Copy every record exactly as it stands. Leave the pictures out.

MATERIAL PROVIDED ▸
━━━━
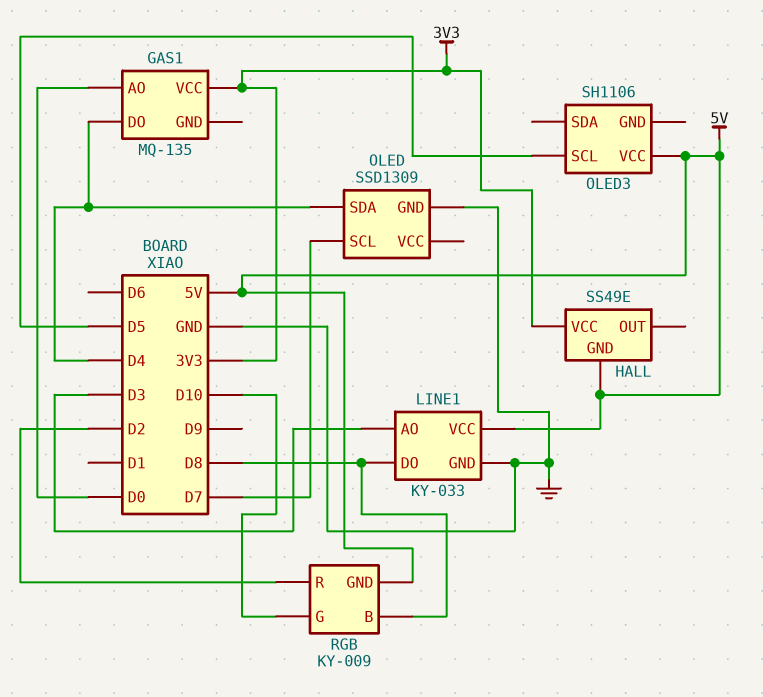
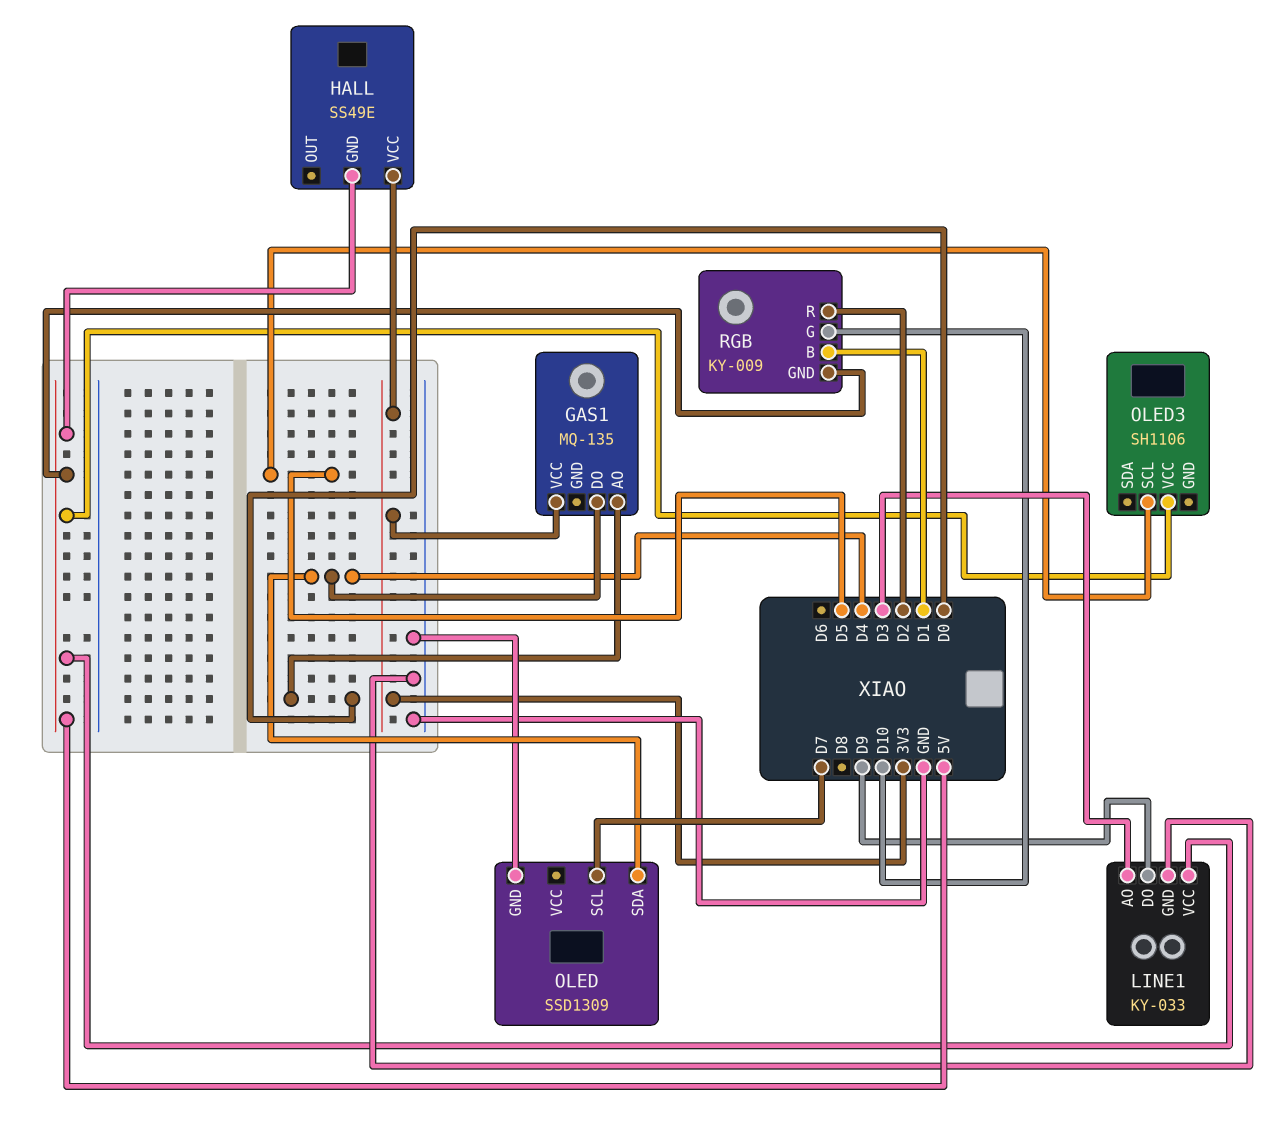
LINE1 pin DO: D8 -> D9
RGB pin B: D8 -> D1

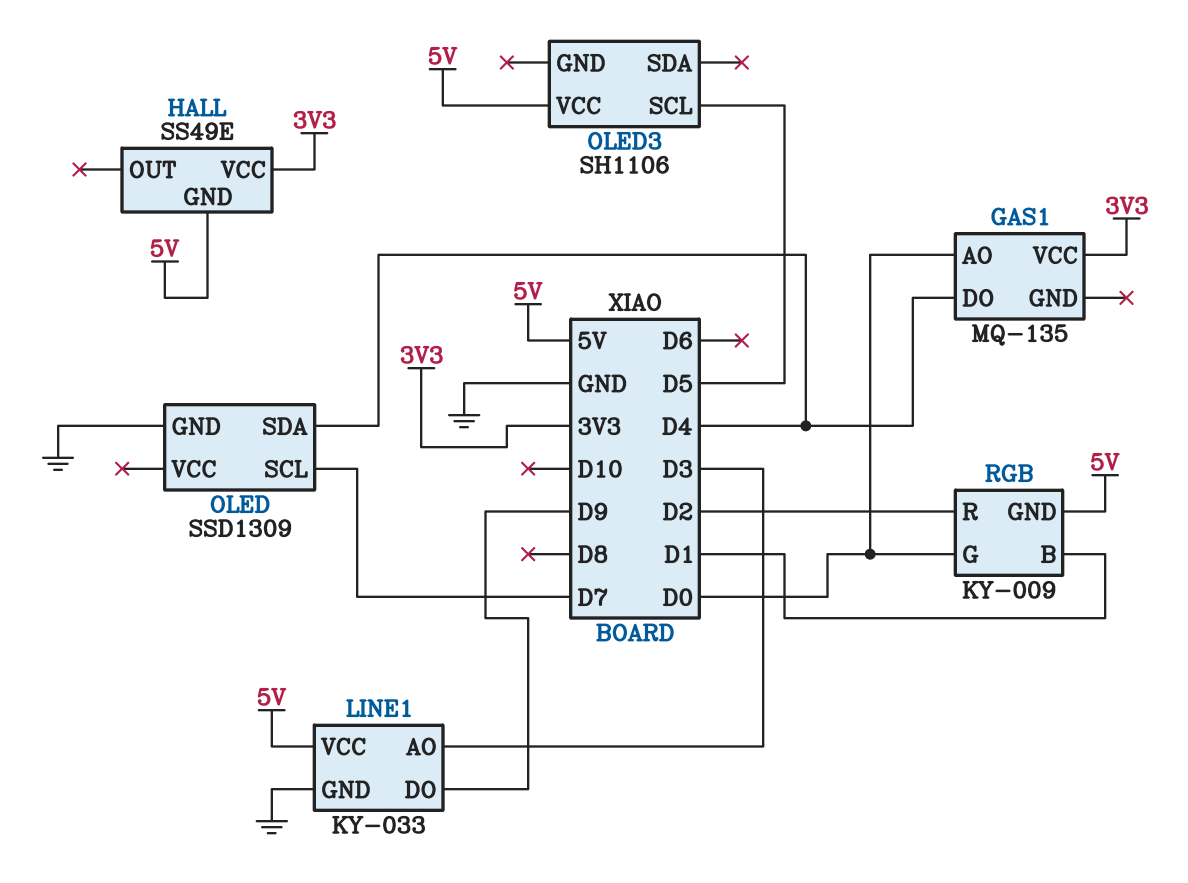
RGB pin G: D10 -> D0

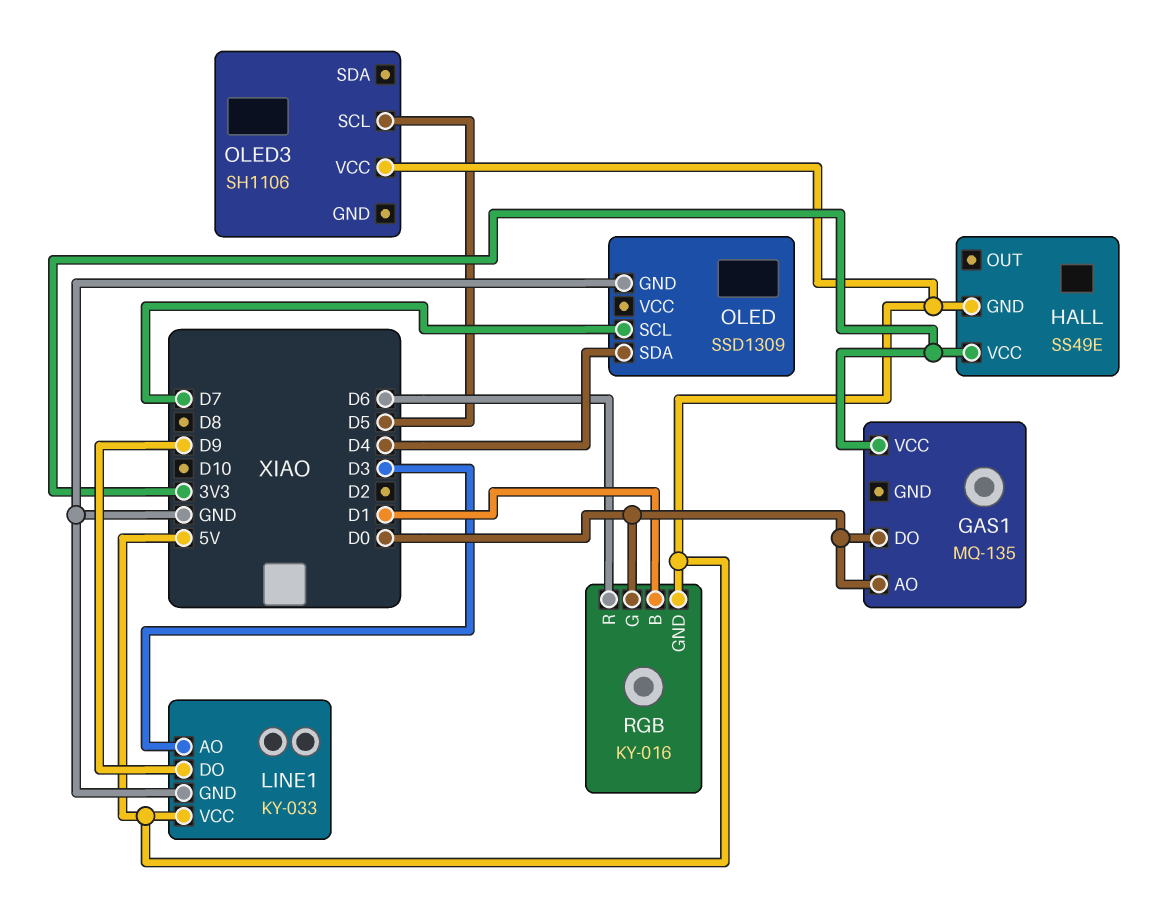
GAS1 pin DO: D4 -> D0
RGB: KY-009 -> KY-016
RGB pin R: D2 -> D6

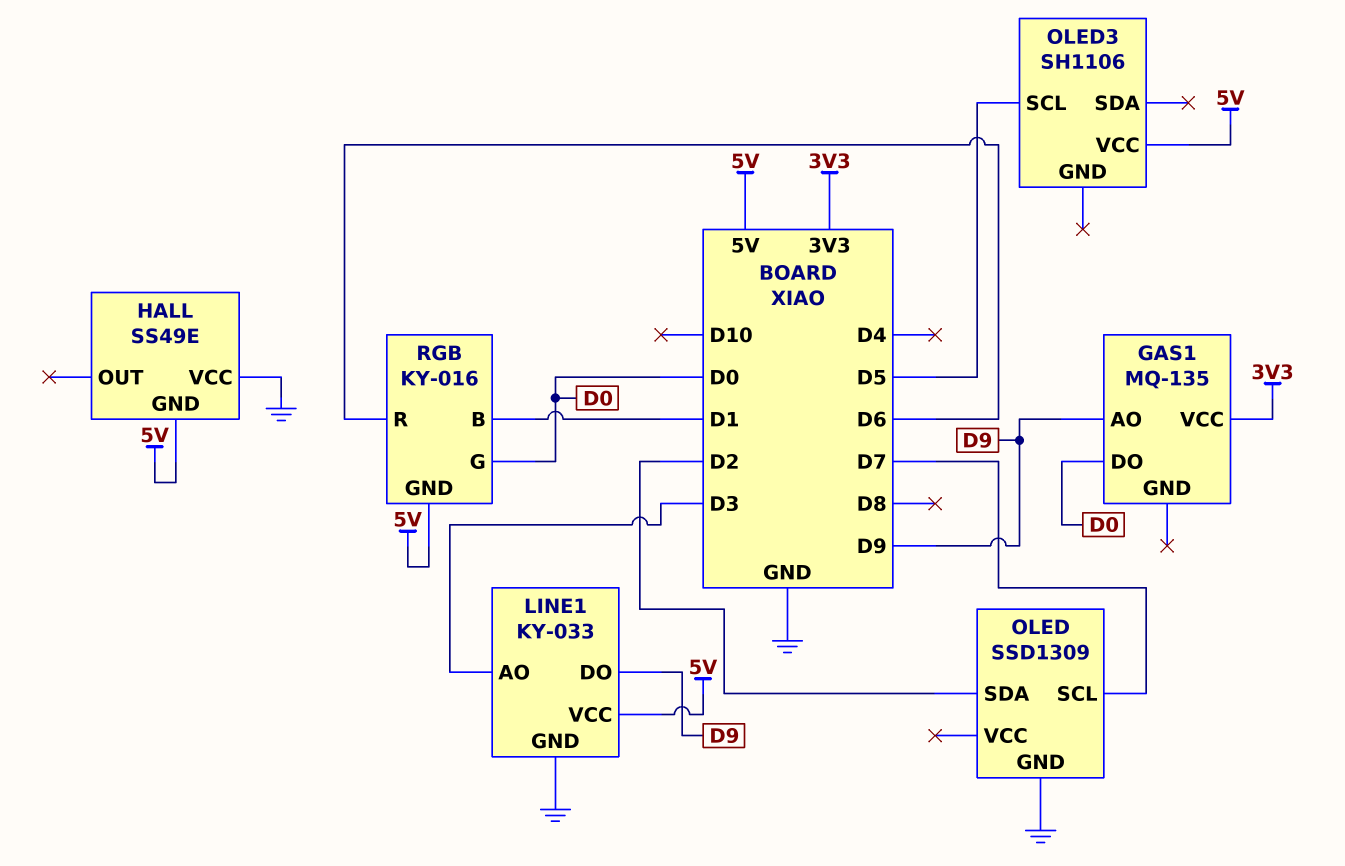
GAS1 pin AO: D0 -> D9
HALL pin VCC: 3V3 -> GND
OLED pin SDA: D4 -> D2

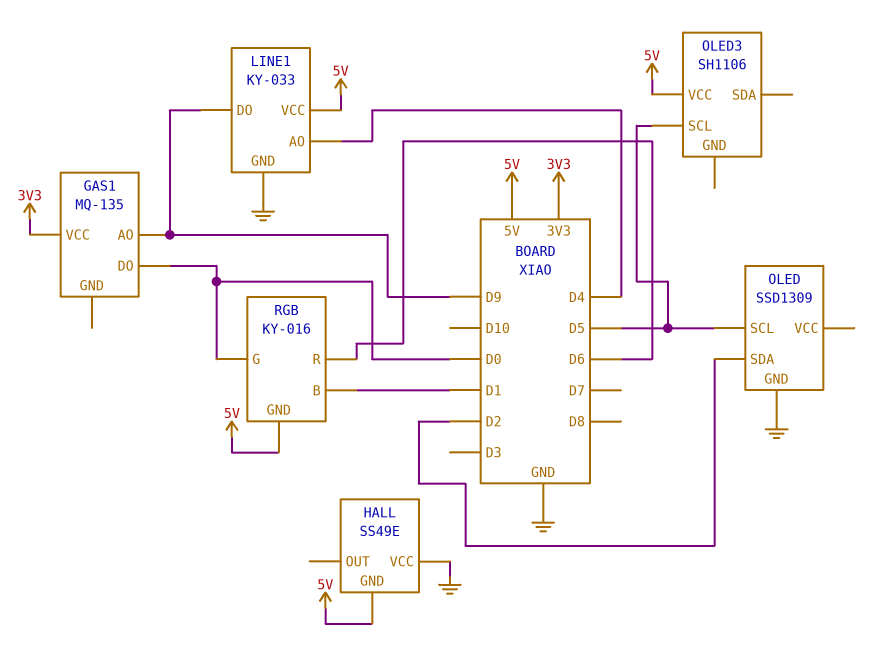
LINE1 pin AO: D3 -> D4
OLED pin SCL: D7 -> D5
━━━━
RESPONSE TO THE TASK ▸
LINE1 pin DO: D8 -> D9
RGB pin B: D8 -> D1

RGB pin G: D10 -> D0

GAS1 pin DO: D4 -> D0
RGB: KY-009 -> KY-016
RGB pin R: D2 -> D6

GAS1 pin AO: D0 -> D9
HALL pin VCC: 3V3 -> GND
OLED pin SDA: D4 -> D2

LINE1 pin AO: D3 -> D4
OLED pin SCL: D7 -> D5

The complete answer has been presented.